Among the entries below, find the lines with "calculatrice" and copy them.

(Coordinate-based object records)
********
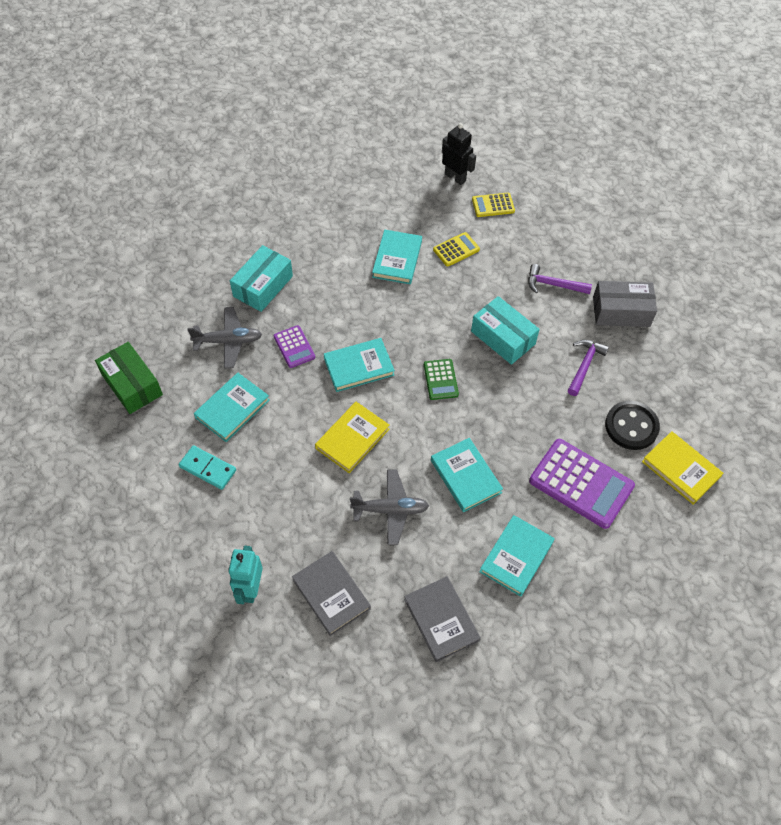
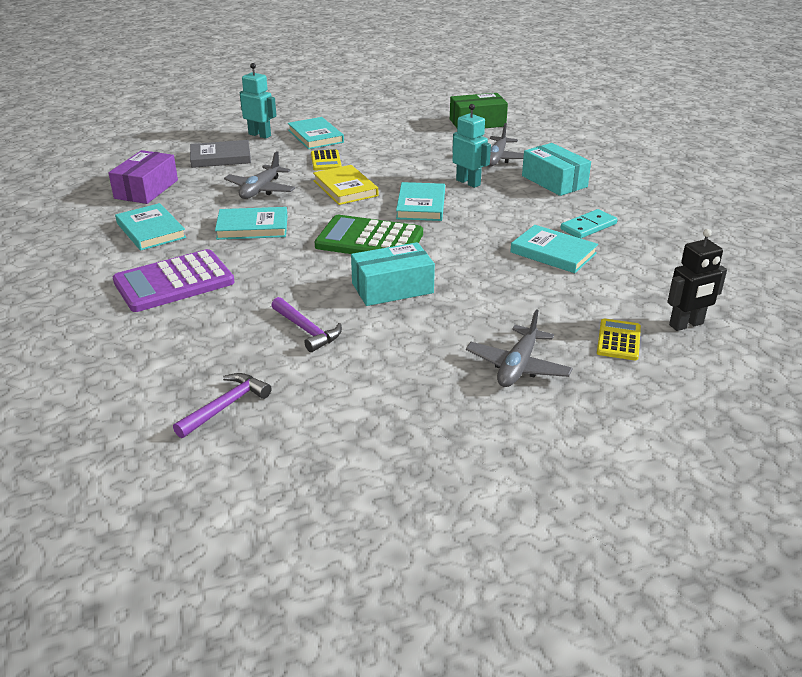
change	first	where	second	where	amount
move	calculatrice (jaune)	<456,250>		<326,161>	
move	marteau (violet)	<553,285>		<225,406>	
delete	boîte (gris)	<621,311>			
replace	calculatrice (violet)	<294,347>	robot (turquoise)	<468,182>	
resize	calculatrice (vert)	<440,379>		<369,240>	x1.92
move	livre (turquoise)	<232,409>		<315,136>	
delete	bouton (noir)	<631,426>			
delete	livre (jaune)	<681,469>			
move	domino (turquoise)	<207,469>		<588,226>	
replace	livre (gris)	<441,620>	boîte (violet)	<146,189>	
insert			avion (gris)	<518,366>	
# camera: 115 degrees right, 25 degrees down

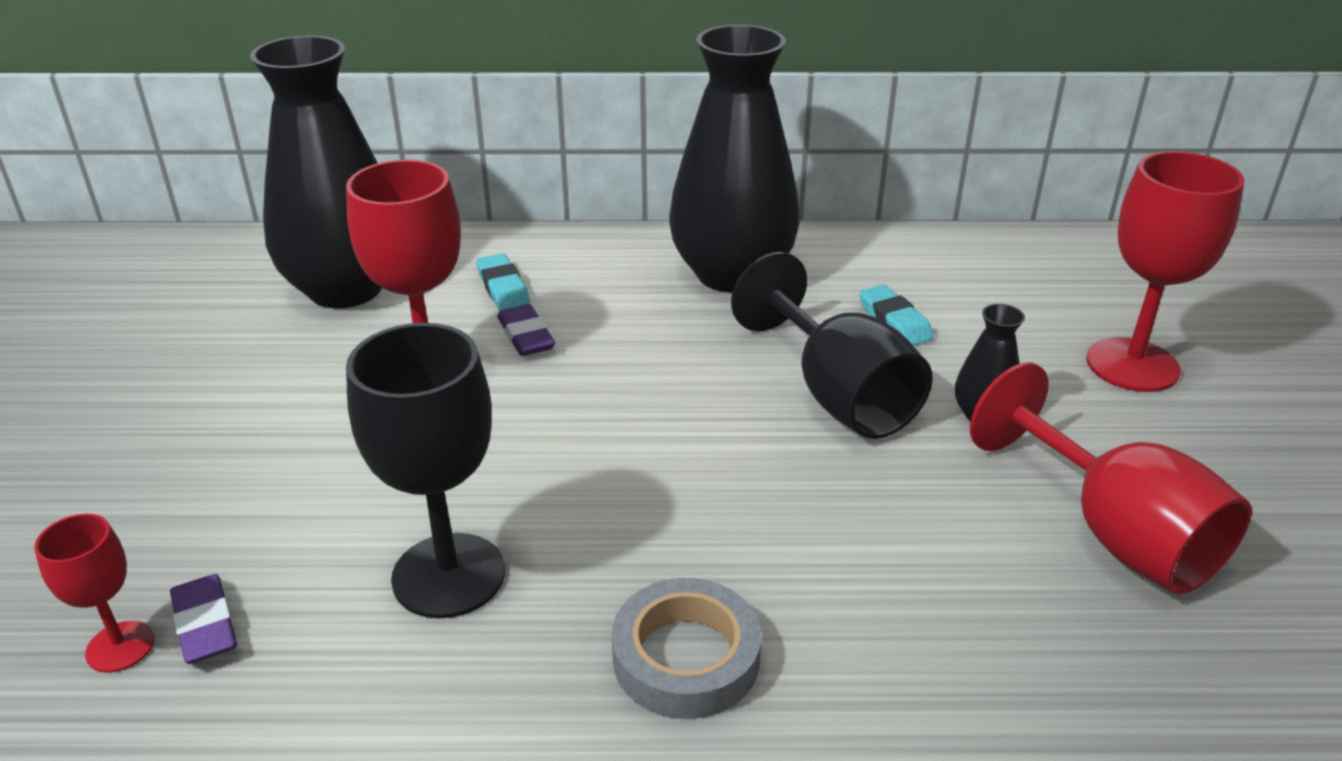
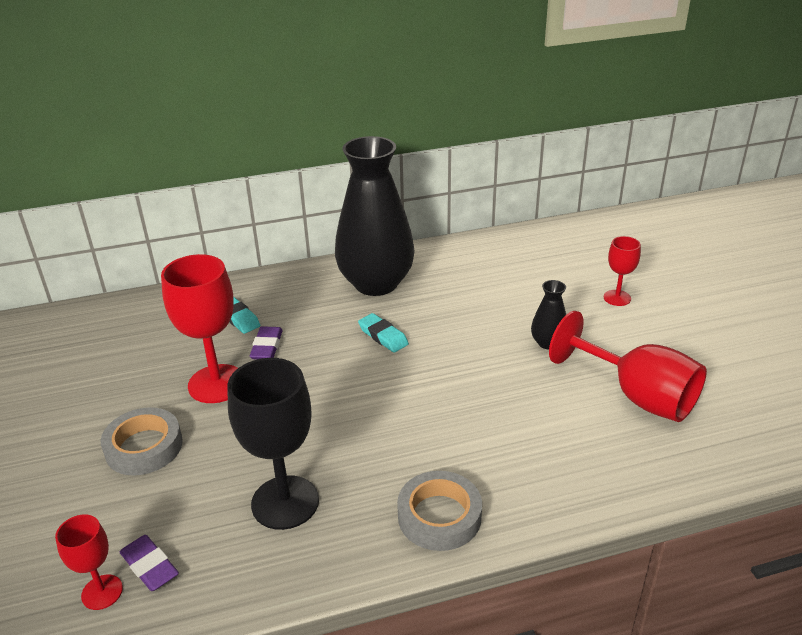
change	first	where	second	where	amount
delete	vase (noir)	<345,289>			
resize	verre à pied (rouge)	<1132,365>		<617,298>	x0.53
delete	verre à pied (noir)	<837,395>			
move	gomme (turquoise)	<894,321>		<383,336>	
rotate	gomme (violet)	<526,336>		<267,347>	45 degrees clockwise
insert			ruban adhésif (gris)	<144,447>	
# camera: 15 degrees left, 0 degrees up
********
* [Expected output]
move	calculatrice (jaune)	<456,250>		<326,161>	
replace	calculatrice (violet)	<294,347>	robot (turquoise)	<468,182>	
resize	calculatrice (vert)	<440,379>		<369,240>	x1.92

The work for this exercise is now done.